◆ **TASK INSTRUCTIONS**:
Report each line from the entries in which "orange" can be found.

◆ **RAW DATA**:
= = = = = = =

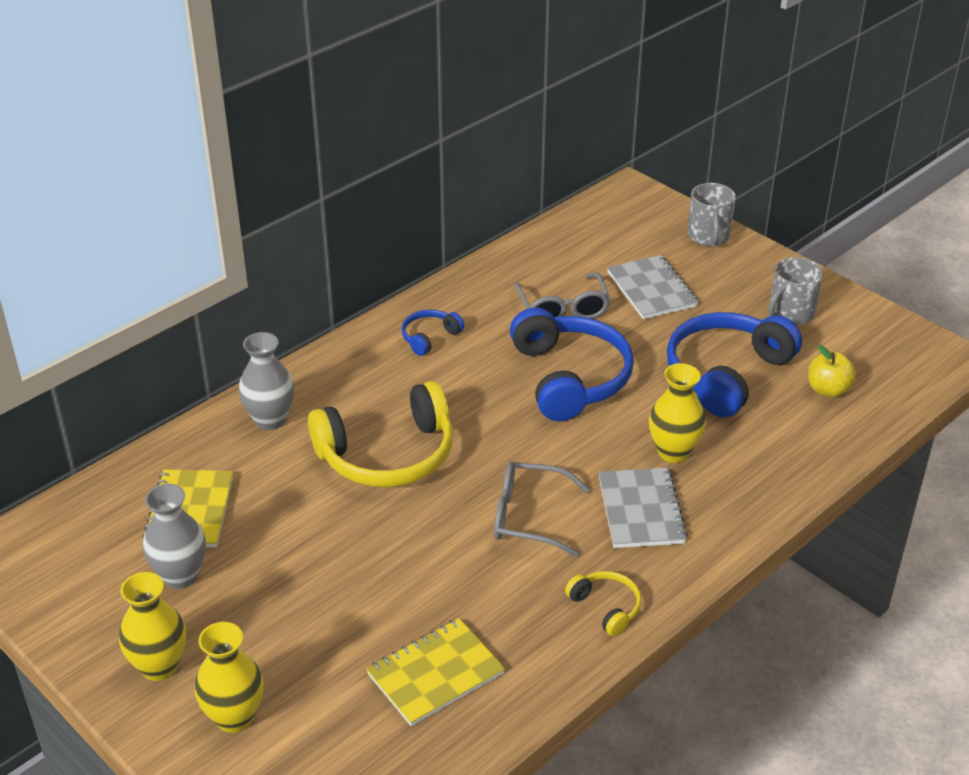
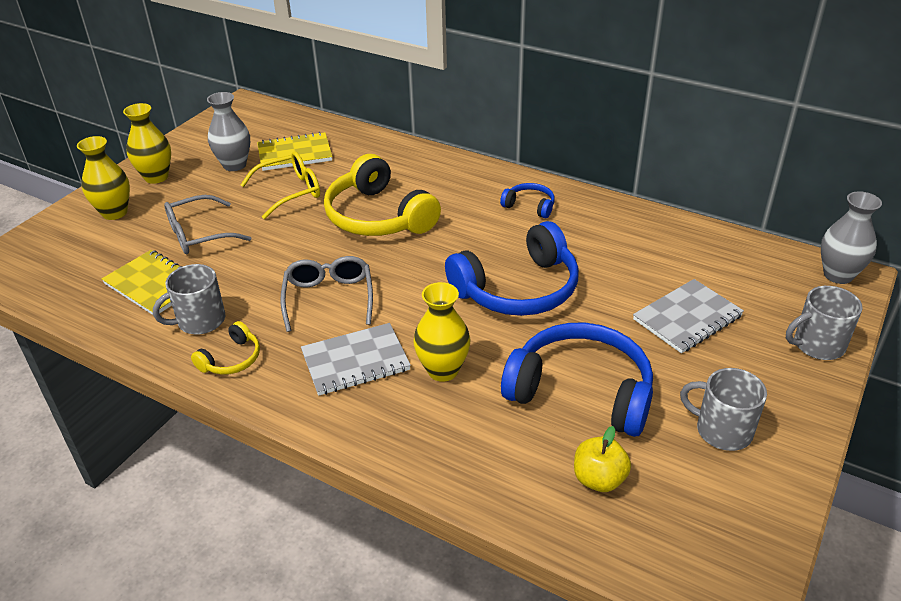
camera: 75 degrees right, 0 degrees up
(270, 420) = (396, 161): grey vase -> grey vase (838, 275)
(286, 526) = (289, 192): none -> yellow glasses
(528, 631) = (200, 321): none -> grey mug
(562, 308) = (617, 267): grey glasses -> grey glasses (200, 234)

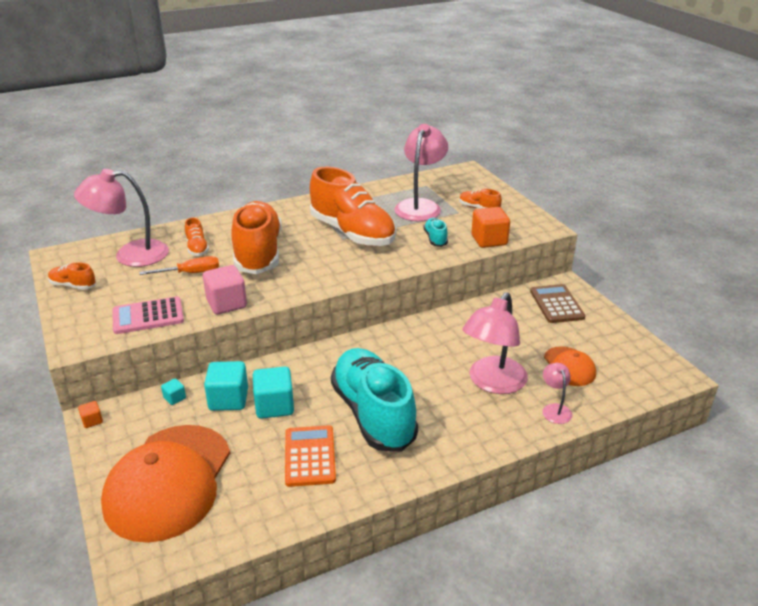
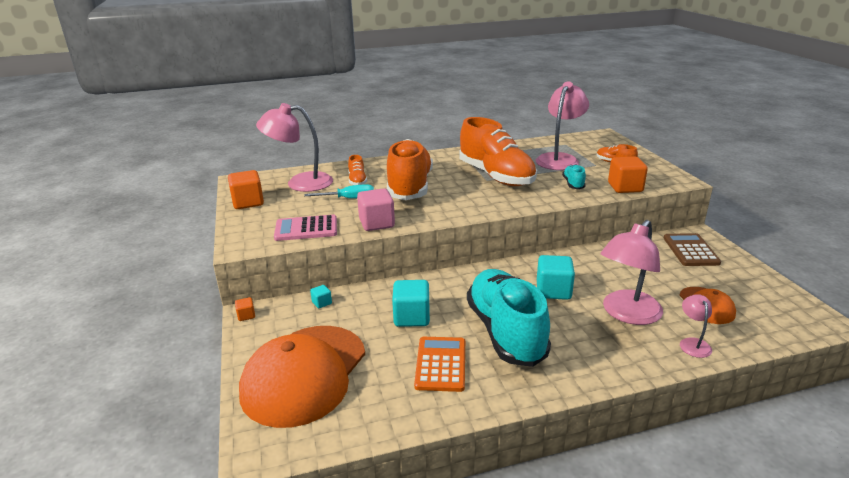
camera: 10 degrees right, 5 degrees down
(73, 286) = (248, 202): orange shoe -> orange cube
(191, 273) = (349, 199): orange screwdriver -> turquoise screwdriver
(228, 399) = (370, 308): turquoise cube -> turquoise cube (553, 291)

= = = = = = =

◆ **TASK OUTPUT**:
(73, 286) = (248, 202): orange shoe -> orange cube
(191, 273) = (349, 199): orange screwdriver -> turquoise screwdriver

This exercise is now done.